Work to be completed: Please give every line below again exactly, but not its pictures.
(Entries shown begins)
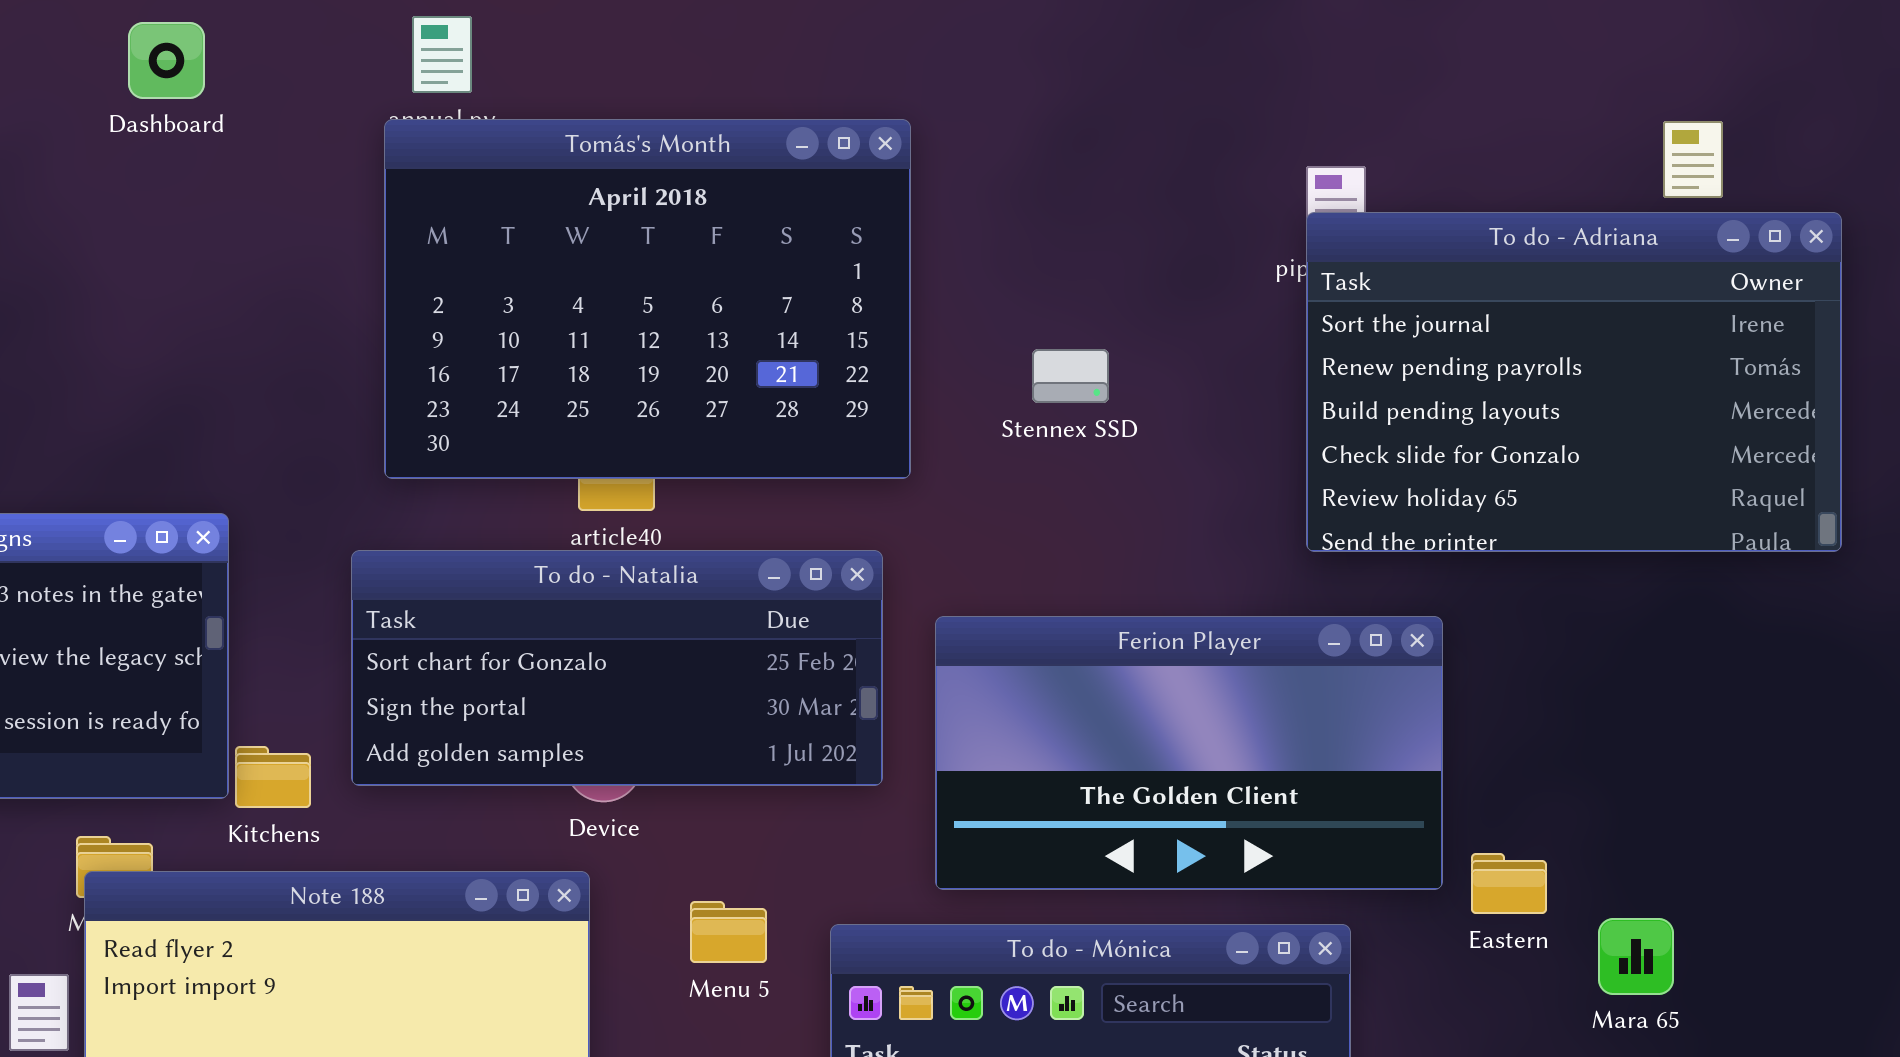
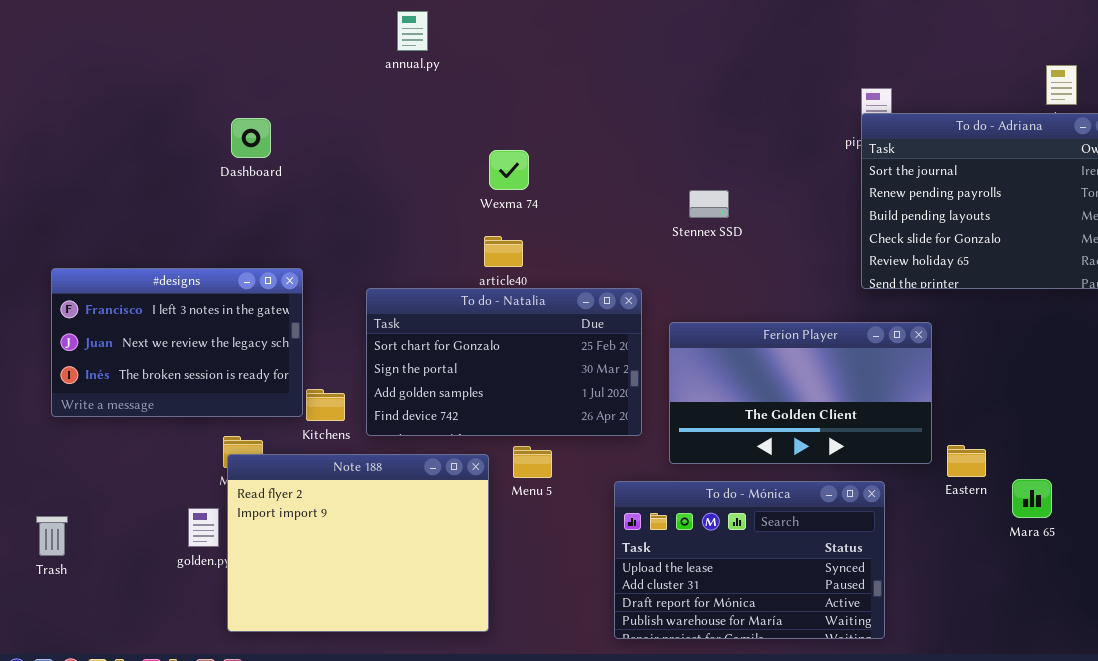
Dashboard: [128,22,205,99] -> [231,118,271,158], moved
Tomás's Month: [384,119,911,479] -> none, closed
Stennex SSD: [1032,349,1109,403] -> [689,190,729,218], moved
To do - Natalia: [351,550,883,786] -> [366,288,642,436], resized
Menu 5: [690,901,767,963] -> [513,446,552,478], moved

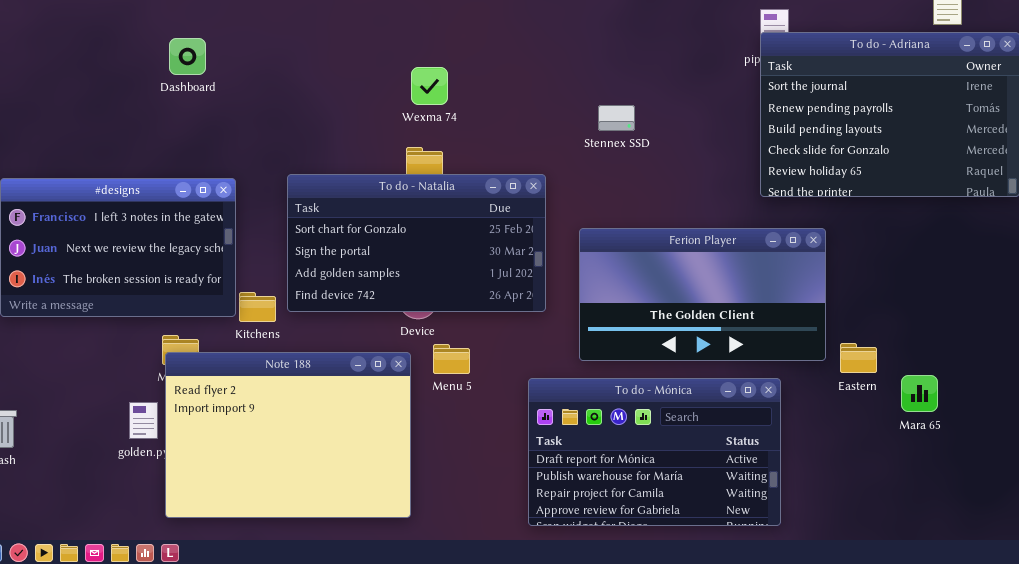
To do - Natalia: [366,288,642,436] -> [287,174,546,312], moved
To do - Mónica: [614,481,885,639] -> [528,378,781,526], scrolled down 2 rows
(Entries shown ends)
Result:
Dashboard: [128,22,205,99] -> [231,118,271,158], moved
Tomás's Month: [384,119,911,479] -> none, closed
Stennex SSD: [1032,349,1109,403] -> [689,190,729,218], moved
To do - Natalia: [351,550,883,786] -> [366,288,642,436], resized
Menu 5: [690,901,767,963] -> [513,446,552,478], moved

To do - Natalia: [366,288,642,436] -> [287,174,546,312], moved
To do - Mónica: [614,481,885,639] -> [528,378,781,526], scrolled down 2 rows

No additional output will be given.